[WHAT TO WORK ON]: Exactly and only the lines below from the one containing "red cupcake: 7 -> 6" down to the one containing "yellow cactus: 4 -> 2" are wanted, both included; please exclude every picture.

[EXERCISE MATERIAL]:
[Start of section]

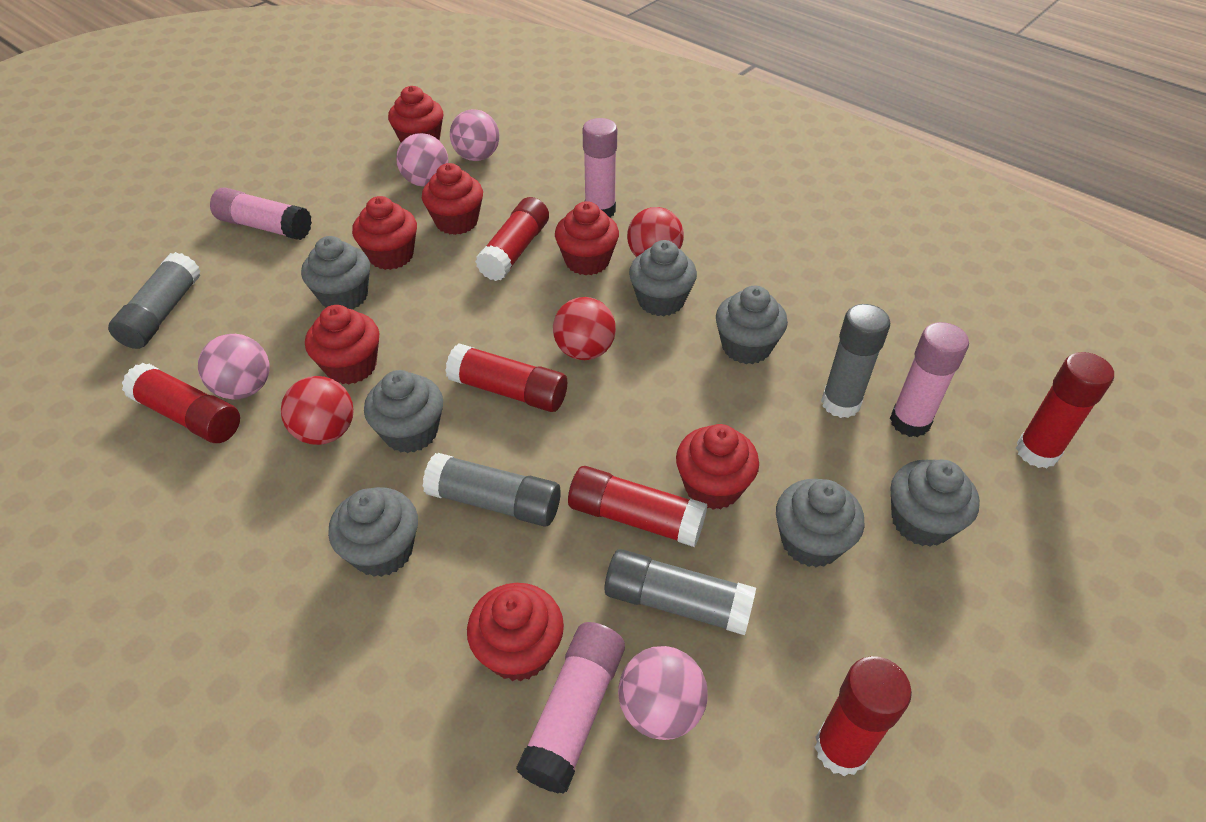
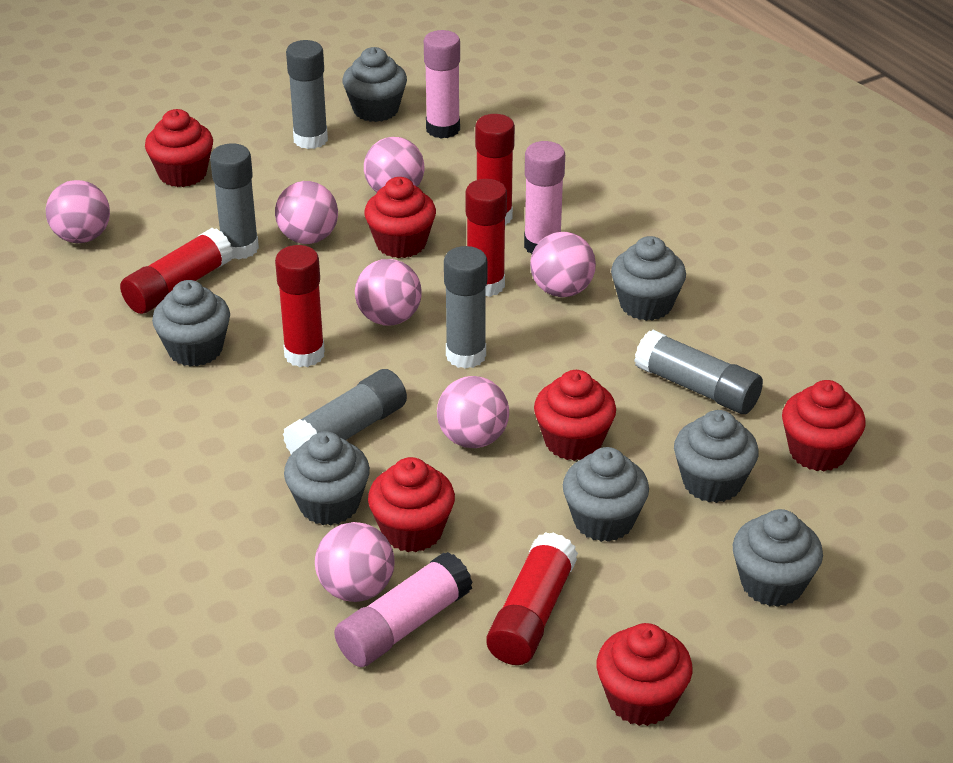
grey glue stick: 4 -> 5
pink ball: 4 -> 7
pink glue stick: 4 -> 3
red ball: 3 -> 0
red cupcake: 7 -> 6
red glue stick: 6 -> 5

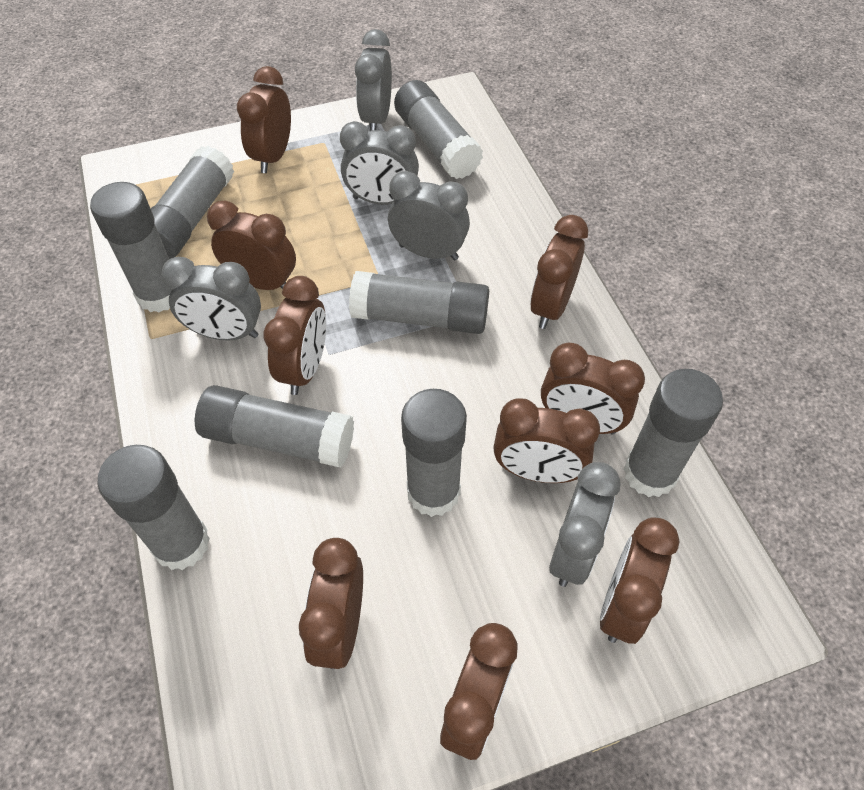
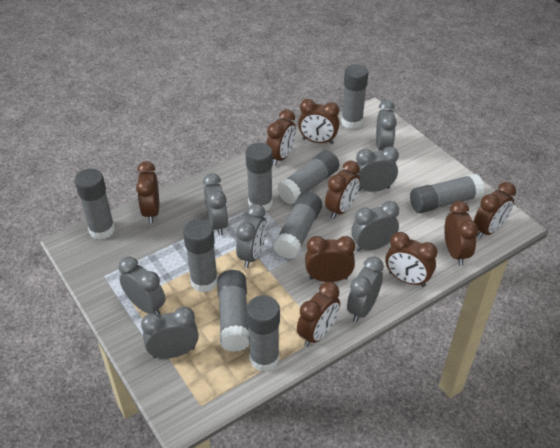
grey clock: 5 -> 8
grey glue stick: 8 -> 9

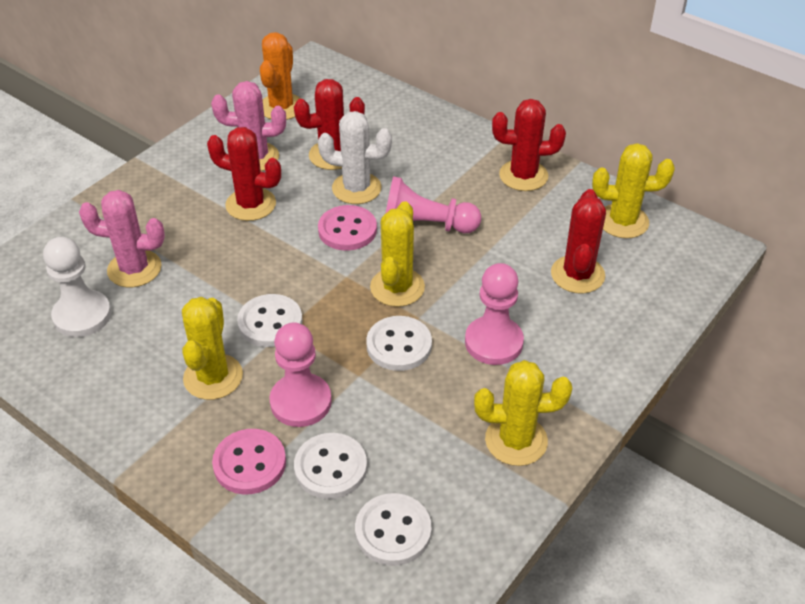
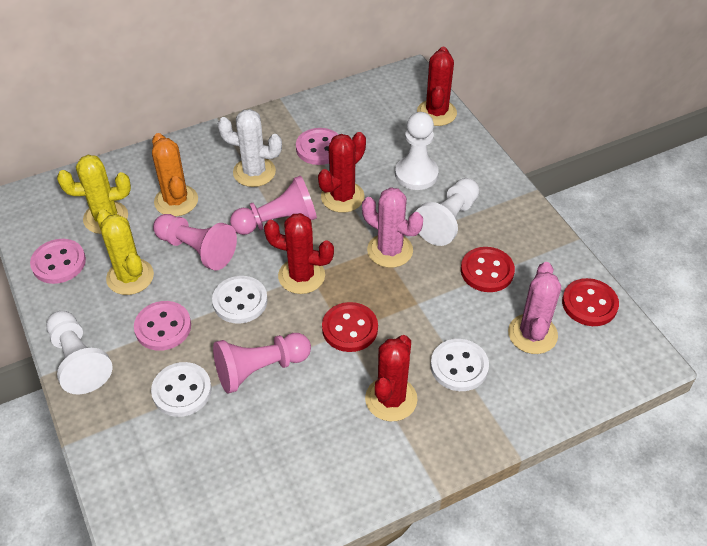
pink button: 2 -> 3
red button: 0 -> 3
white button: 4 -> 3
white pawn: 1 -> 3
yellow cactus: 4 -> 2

[End of section]
[Start of section]

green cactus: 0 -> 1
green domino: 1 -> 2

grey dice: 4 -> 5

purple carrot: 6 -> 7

[End of section]

[RESULT]:
red cupcake: 7 -> 6
red glue stick: 6 -> 5

grey clock: 5 -> 8
grey glue stick: 8 -> 9

pink button: 2 -> 3
red button: 0 -> 3
white button: 4 -> 3
white pawn: 1 -> 3
yellow cactus: 4 -> 2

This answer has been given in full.